• _Try it_
Find the line that holds "green domino [247,87,300,140]", then repeat it and each line below it word for word through the end of the listing, leaving out pictures.

○ ○ ○ ○

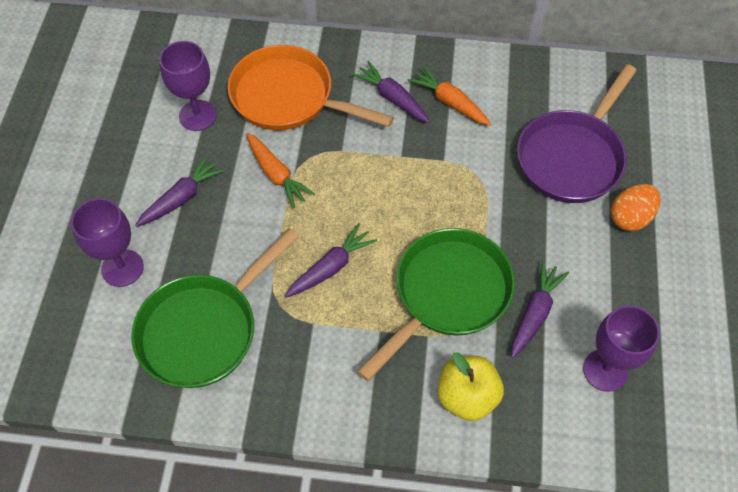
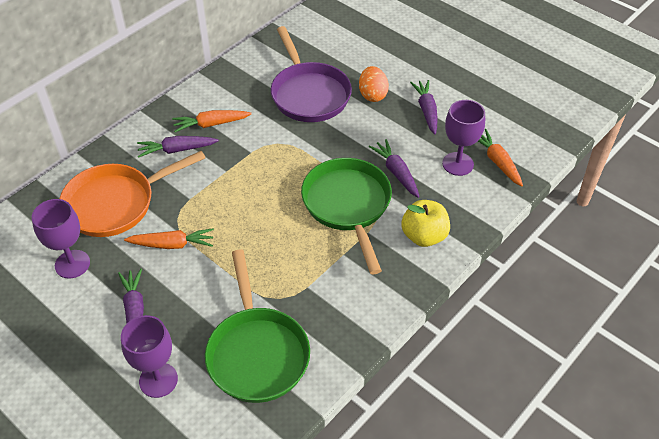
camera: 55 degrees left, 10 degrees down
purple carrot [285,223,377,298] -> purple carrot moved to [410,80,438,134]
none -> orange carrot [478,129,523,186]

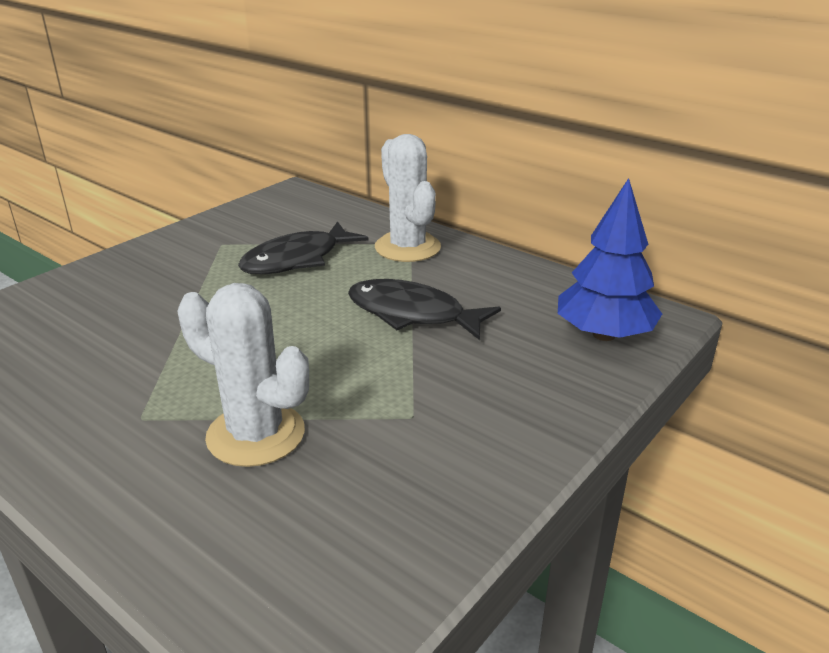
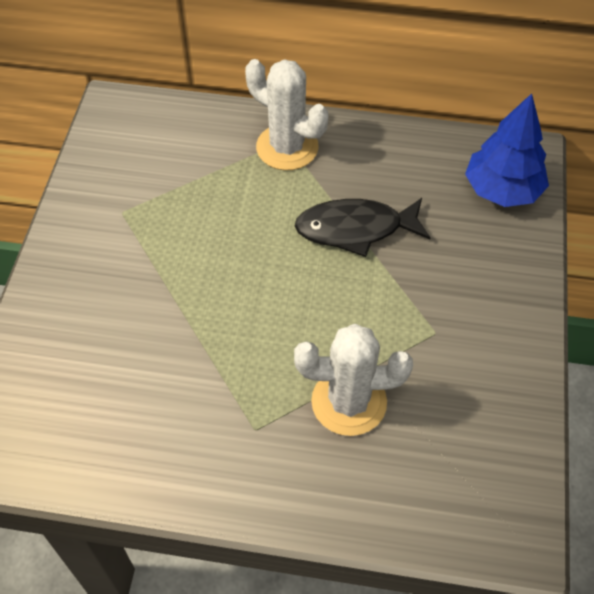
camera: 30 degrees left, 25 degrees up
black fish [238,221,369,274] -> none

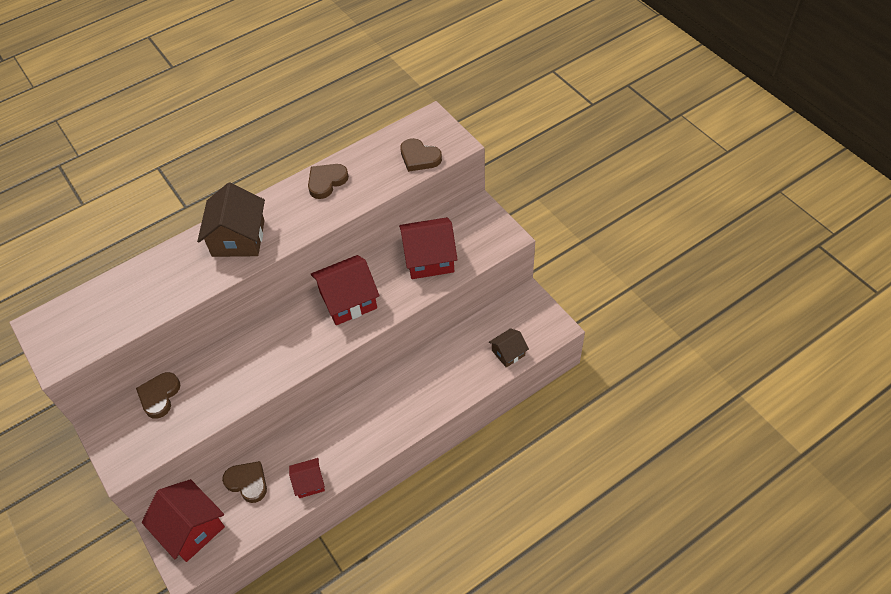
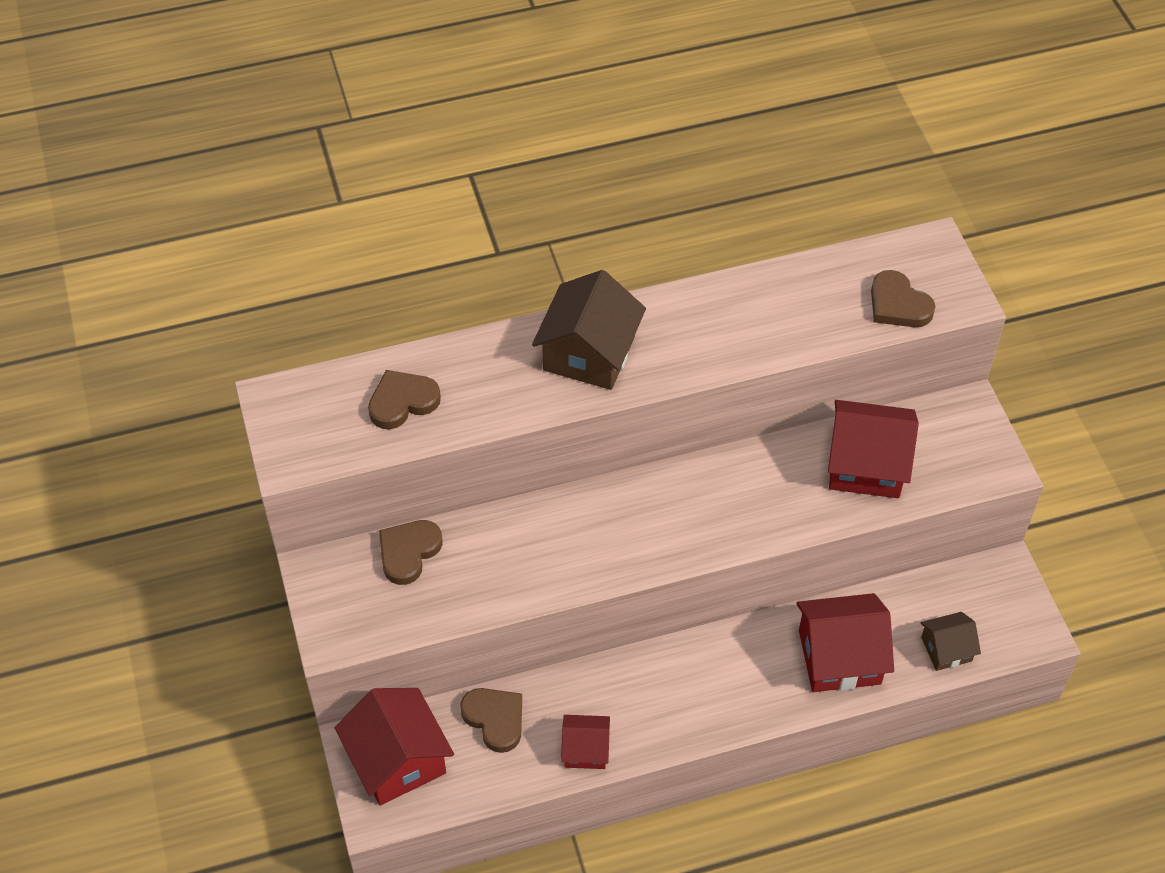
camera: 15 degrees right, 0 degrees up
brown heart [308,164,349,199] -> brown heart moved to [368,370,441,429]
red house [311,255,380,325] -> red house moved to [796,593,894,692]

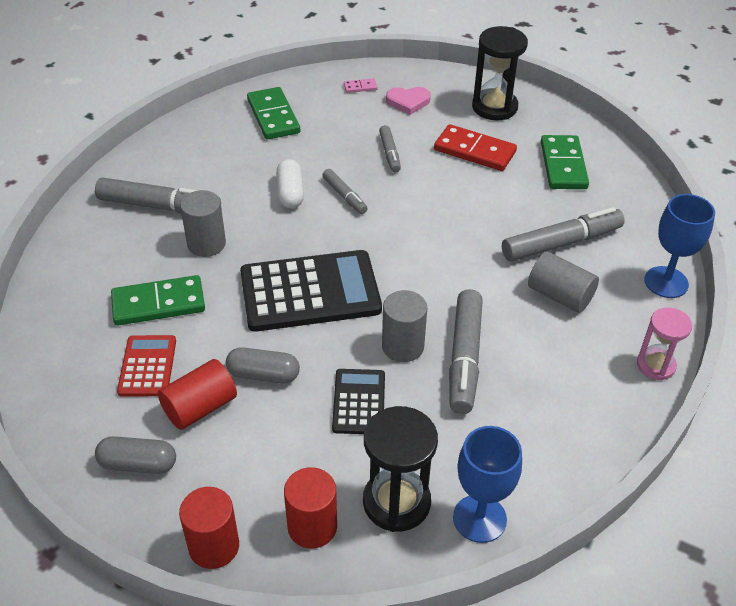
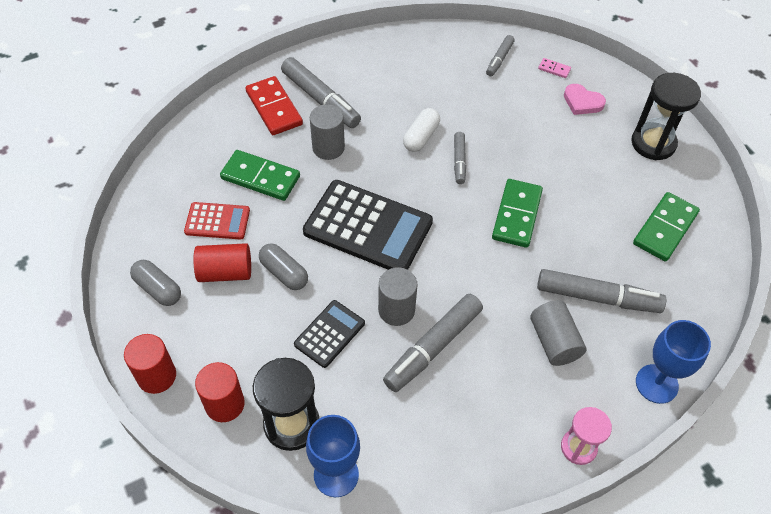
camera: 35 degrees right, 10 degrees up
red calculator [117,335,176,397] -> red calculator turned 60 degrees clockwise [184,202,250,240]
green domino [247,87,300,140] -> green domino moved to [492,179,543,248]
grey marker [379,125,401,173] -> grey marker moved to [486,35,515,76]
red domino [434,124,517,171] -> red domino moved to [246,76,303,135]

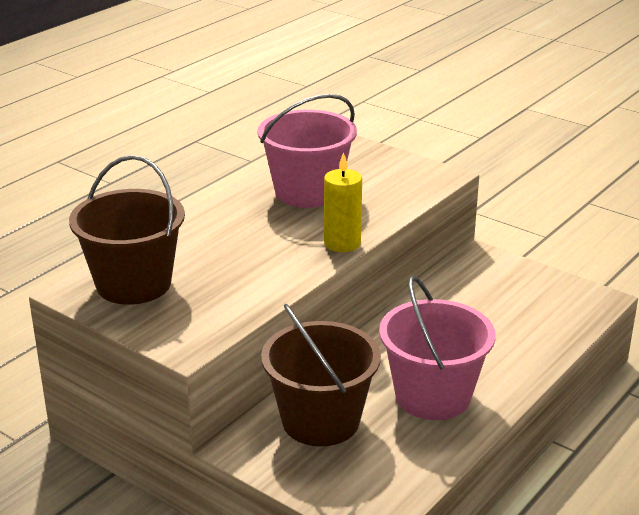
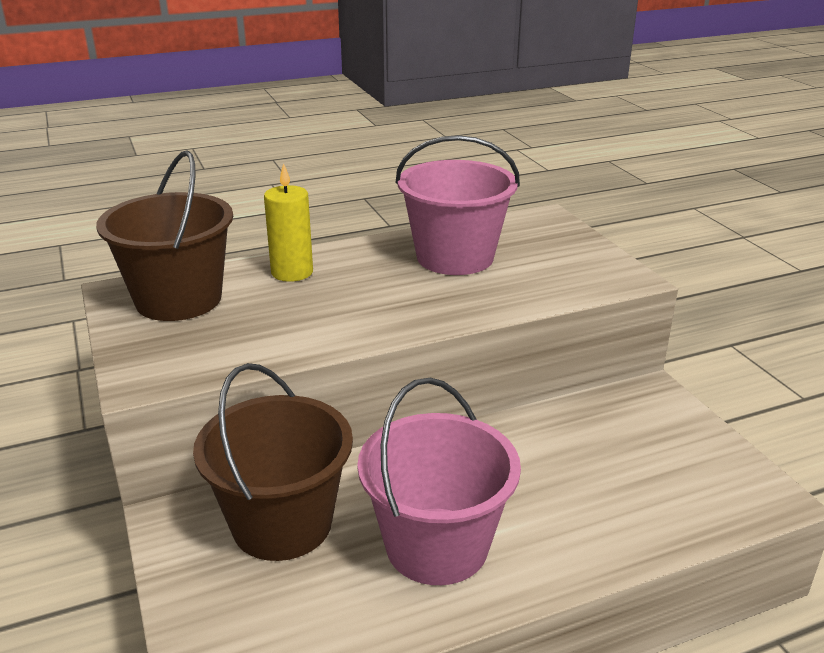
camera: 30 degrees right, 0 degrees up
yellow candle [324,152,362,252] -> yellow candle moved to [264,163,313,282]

○ ○ ○ ○

• _Answer to the problem_
green domino [247,87,300,140] -> green domino moved to [492,179,543,248]
grey marker [379,125,401,173] -> grey marker moved to [486,35,515,76]
red domino [434,124,517,171] -> red domino moved to [246,76,303,135]

camera: 30 degrees right, 0 degrees up
yellow candle [324,152,362,252] -> yellow candle moved to [264,163,313,282]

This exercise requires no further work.